— Task statement —
Repeat the listing below word for word, minus the pictures.

— Data records —

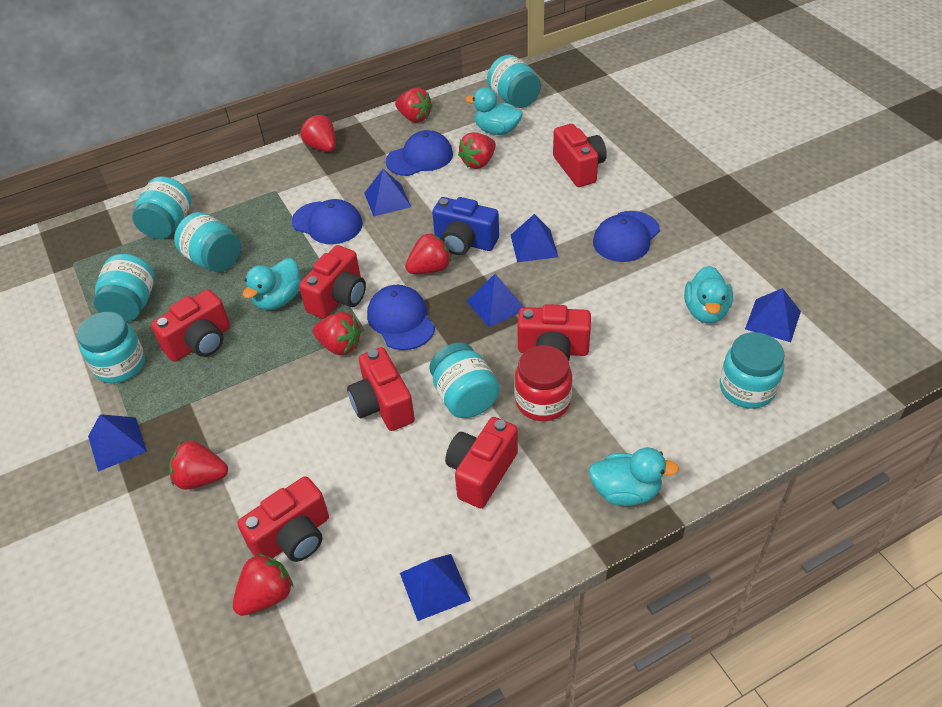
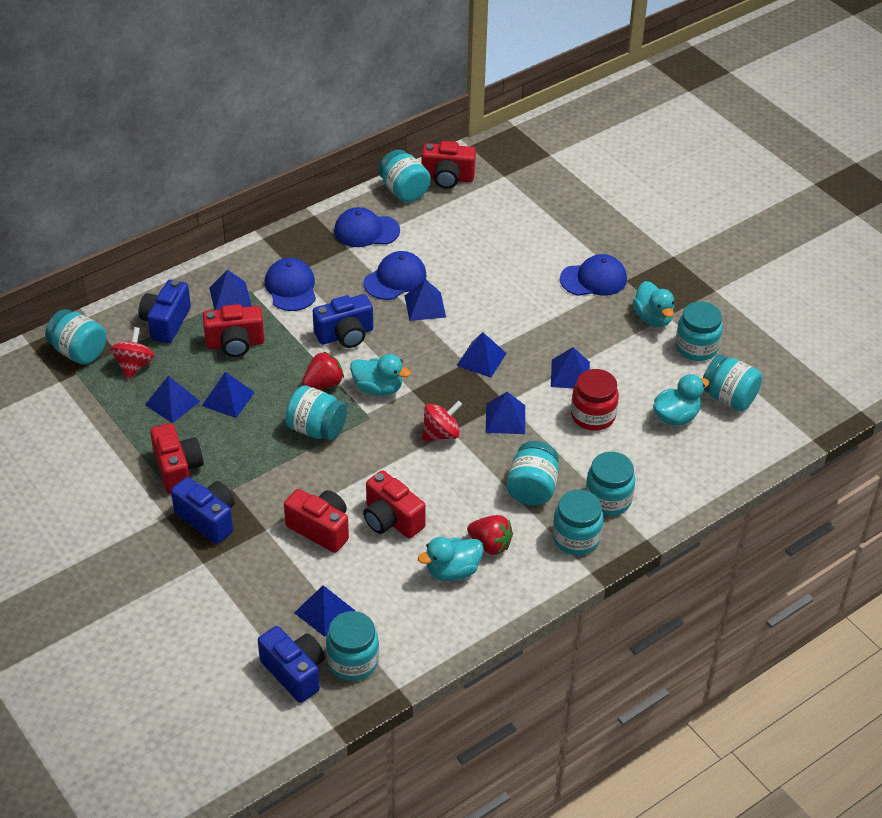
blue camera: 1 -> 4
blue pyramid: 6 -> 8
red camera: 7 -> 5
red spinning top: 0 -> 2
red strawberry: 7 -> 2
turquoise jar: 7 -> 9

— Result of this task —
blue camera: 1 -> 4
blue pyramid: 6 -> 8
red camera: 7 -> 5
red spinning top: 0 -> 2
red strawberry: 7 -> 2
turquoise jar: 7 -> 9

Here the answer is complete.